··· Source data

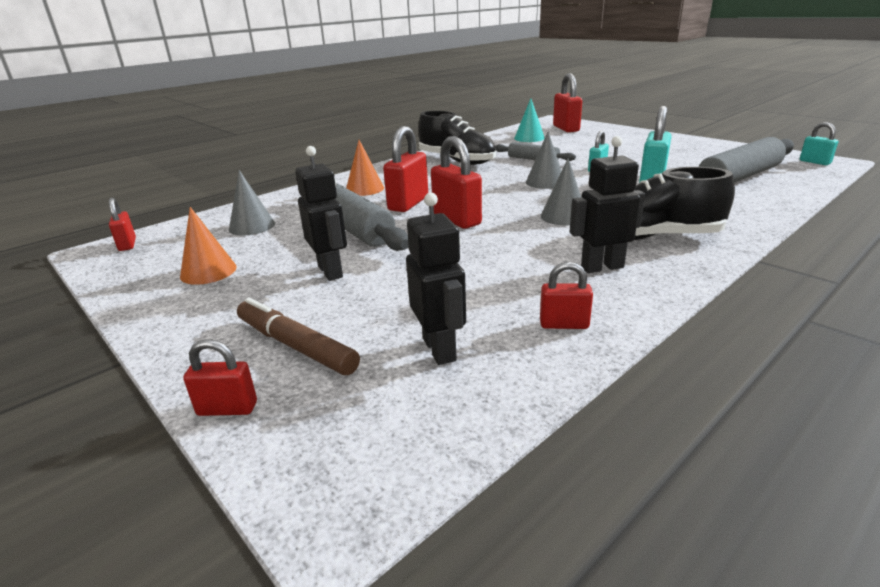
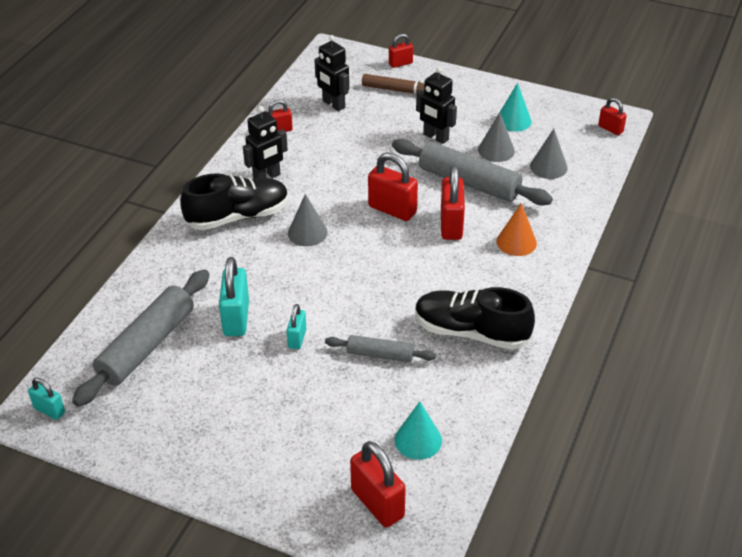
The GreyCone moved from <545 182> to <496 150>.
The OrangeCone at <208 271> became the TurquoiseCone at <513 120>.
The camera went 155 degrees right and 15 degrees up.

······

Exercise description —
Print, exactly and only, the lines running from the one with "The OrangeCone at" to the end of the data above.

Answer box —
The OrangeCone at <208 271> became the TurquoiseCone at <513 120>.
The camera went 155 degrees right and 15 degrees up.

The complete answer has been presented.